> _Exercise brief_: Those lines of the data that hold the word "moved" are to be copied out.

> _Available data_:
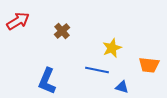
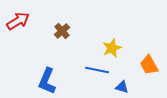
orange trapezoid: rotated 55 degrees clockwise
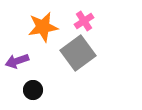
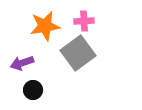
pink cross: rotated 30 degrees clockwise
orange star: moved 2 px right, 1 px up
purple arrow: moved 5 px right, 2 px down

* * *

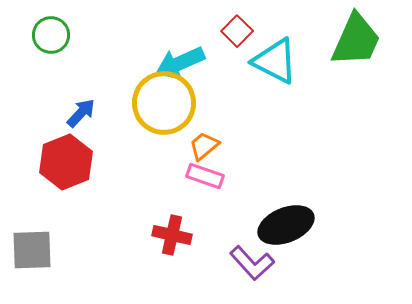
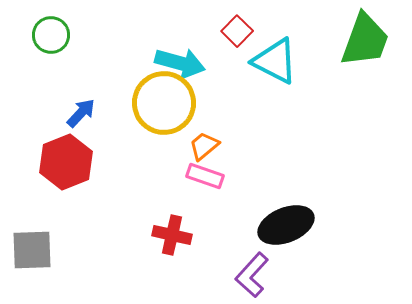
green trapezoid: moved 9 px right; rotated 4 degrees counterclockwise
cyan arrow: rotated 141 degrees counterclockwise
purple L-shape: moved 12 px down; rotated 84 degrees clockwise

> _Solution to this problem_:
orange star: moved 2 px right, 1 px up
purple arrow: moved 5 px right, 2 px down
green trapezoid: moved 9 px right; rotated 4 degrees counterclockwise
purple L-shape: moved 12 px down; rotated 84 degrees clockwise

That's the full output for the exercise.